Look through the entries below and say how many lines contain the string "image". Give the number only.

(Items listed in a dataset)
--- START ---

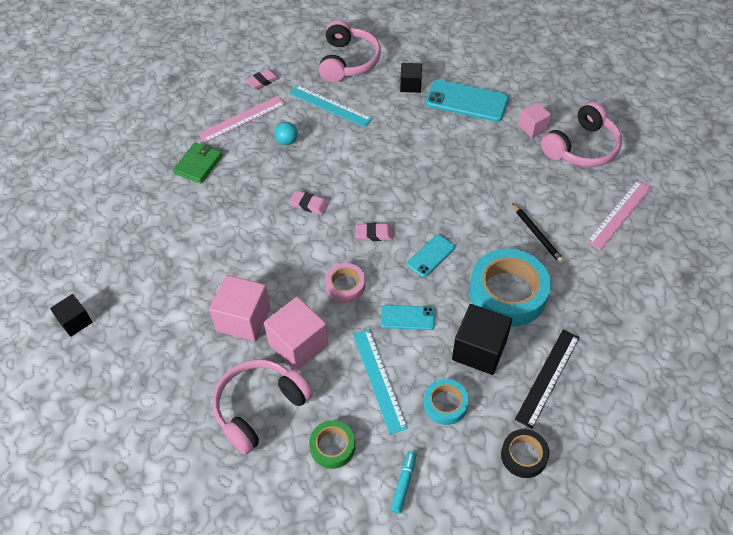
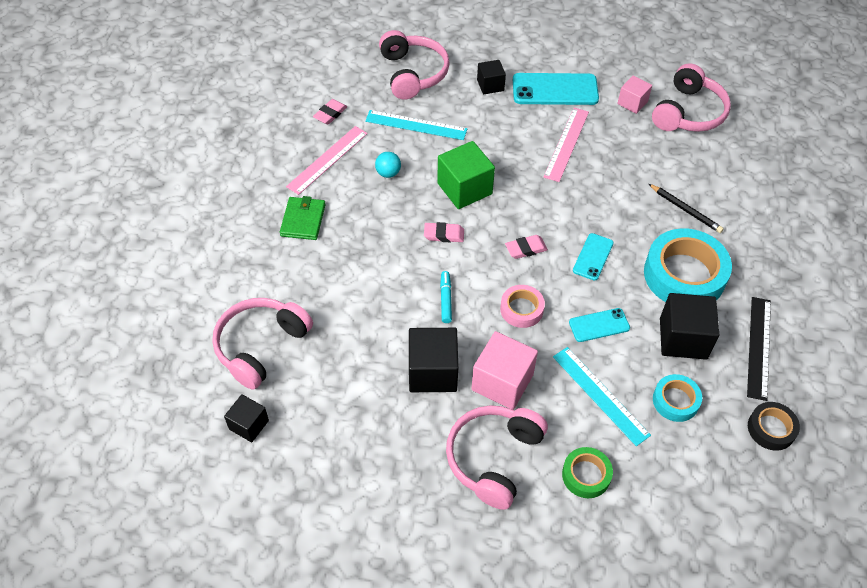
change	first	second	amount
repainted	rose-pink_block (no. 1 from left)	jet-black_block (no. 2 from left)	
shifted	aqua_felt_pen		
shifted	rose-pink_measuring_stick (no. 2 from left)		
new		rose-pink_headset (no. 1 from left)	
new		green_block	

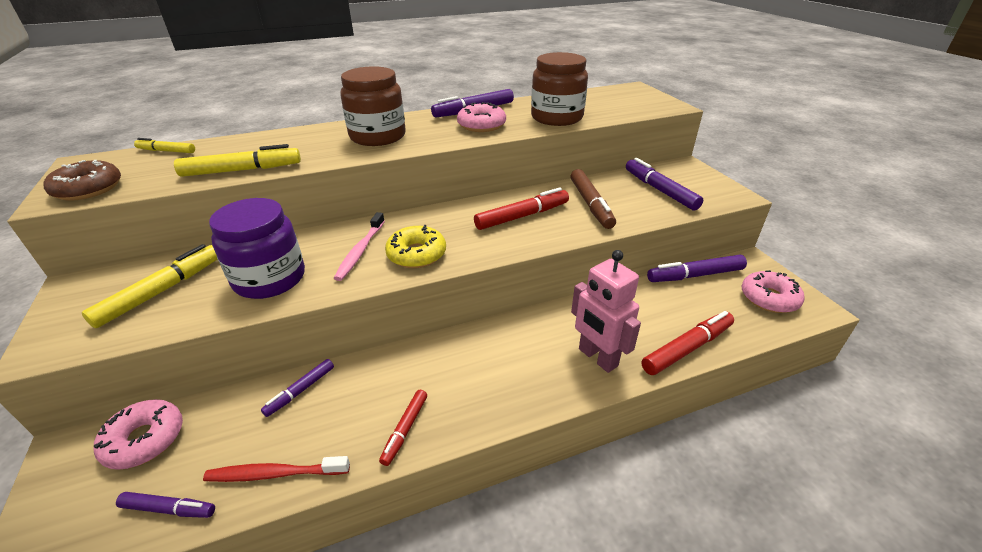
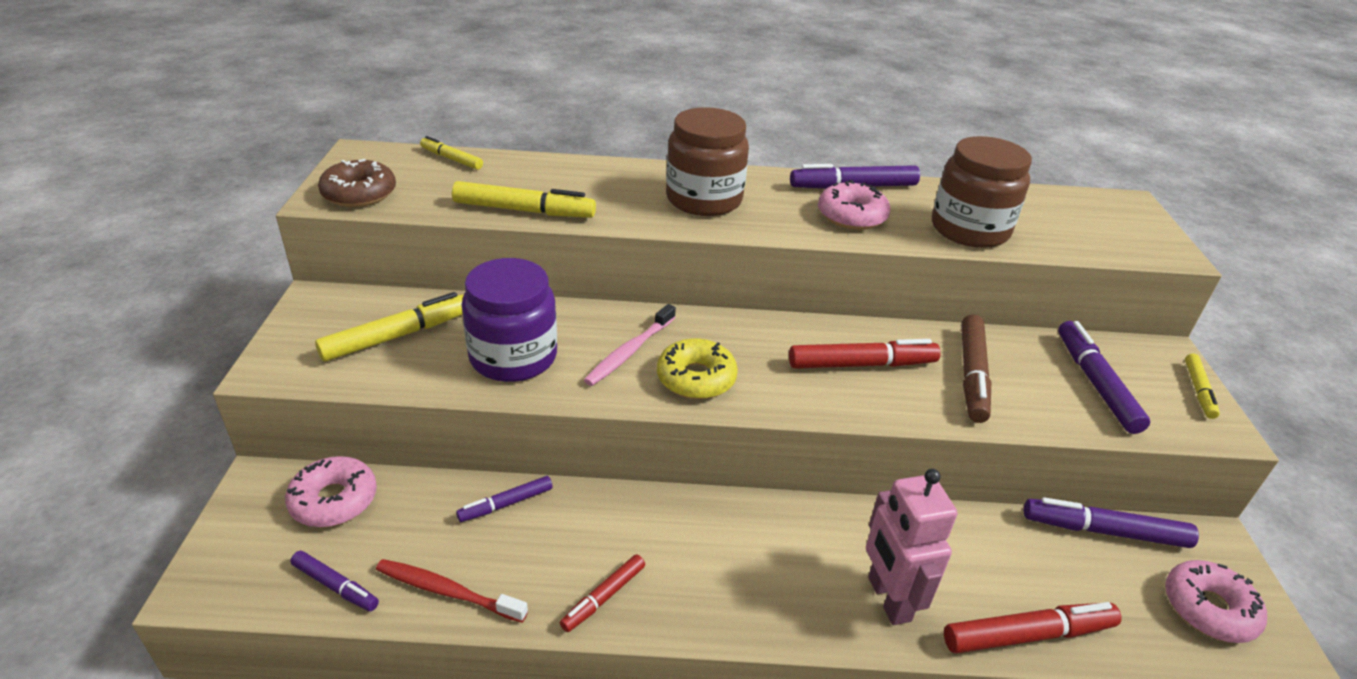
change	first	second	amount
new		golden_felt_pen (no. 4 from left)	

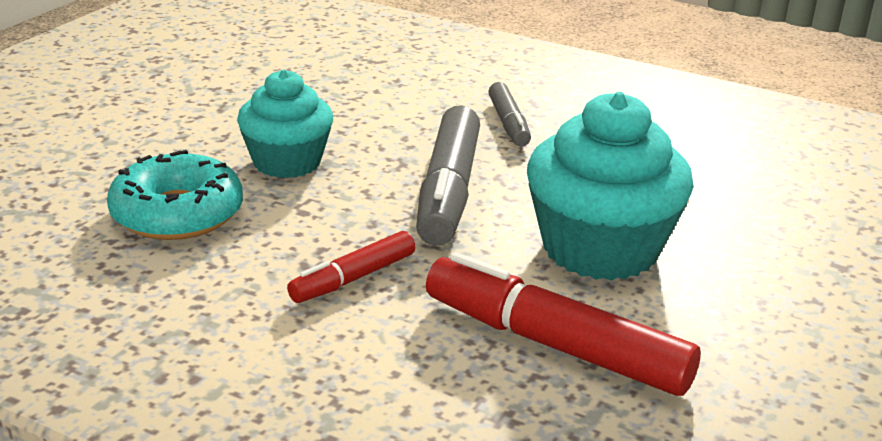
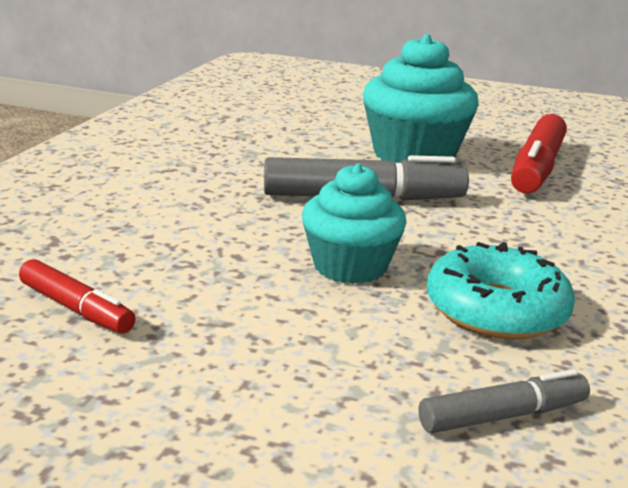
change	first	second	amount
shifted	crimson_felt_pen (no. 1 from left)		
shifted	ash-grey_felt_pen (no. 2 from left)		

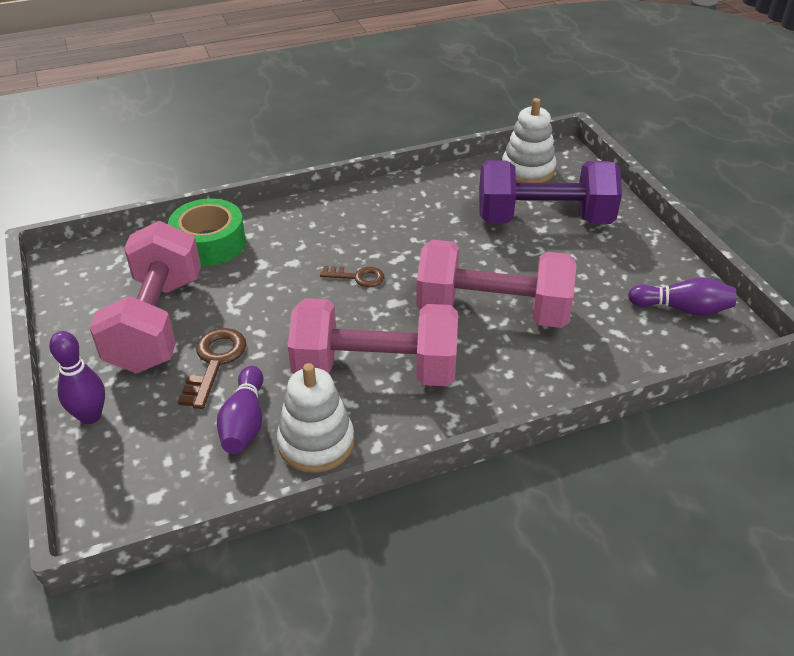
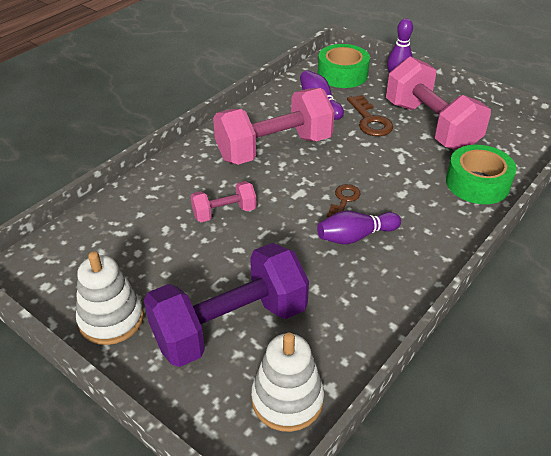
change	first	second	amount
shifted	snow-white_stacking_toy (no. 1 from left)		
rotated	brown_door_key (no. 2 from left in the first image)	brown_door_key (no. 1 from left)	135 degrees clockwise
scaled	rose-pink_hand_weight (no. 3 from left in the first image)	rose-pink_hand_weight (no. 1 from left)	x0.49
shifted	royal_purple_tenpin (no. 3 from left in the first image)	royal_purple_tenpin (no. 2 from left)	
new		green_tape (no. 1 from left)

--- END ---

*Solution below*
3